PROVIDED DATA
------------------------------------

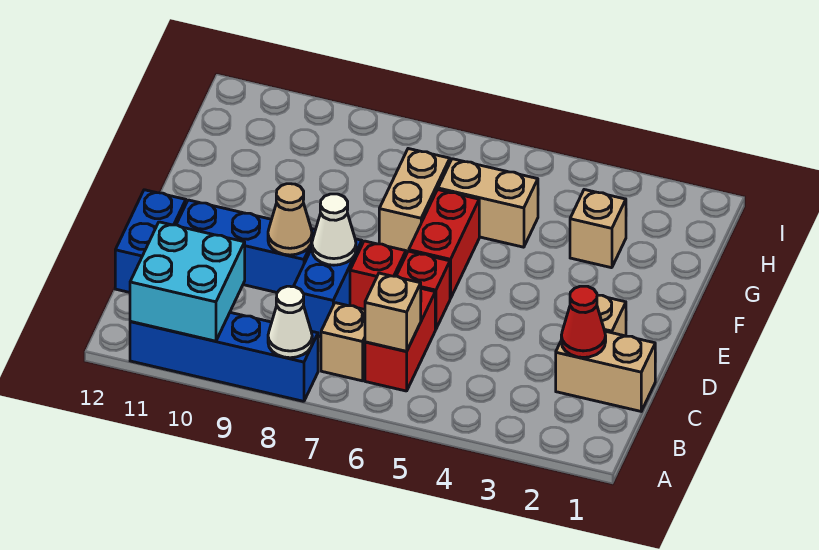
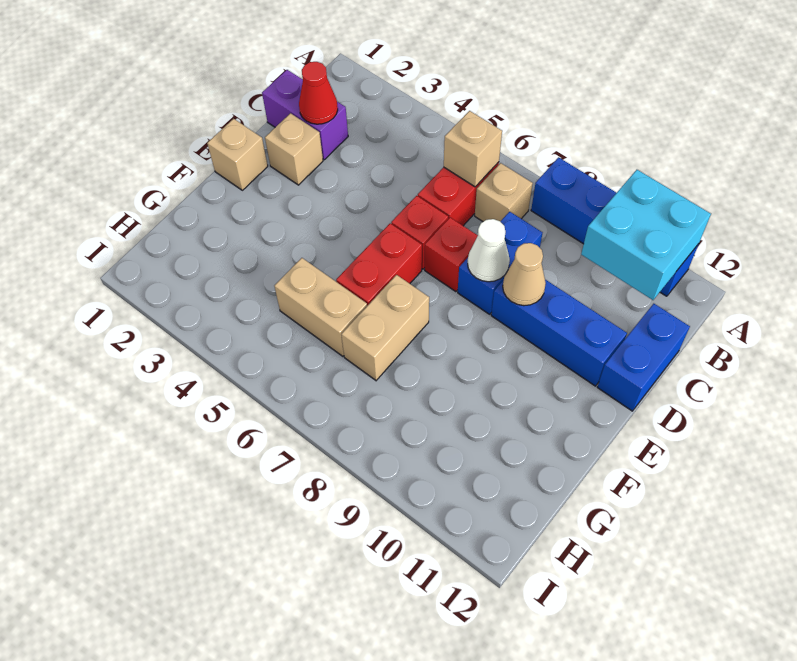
white cone A8 level 2 -> none
tan brick C1:C2 level 1 -> purple brick C1:C2 level 1
tan brick G3 level 1 -> tan brick E1 level 1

------------------------------------

PROBLEM DESCRIPTION
All of the material above goes into the copy exactly as is; the pictures do not.

TASK RESULT
white cone A8 level 2 -> none
tan brick C1:C2 level 1 -> purple brick C1:C2 level 1
tan brick G3 level 1 -> tan brick E1 level 1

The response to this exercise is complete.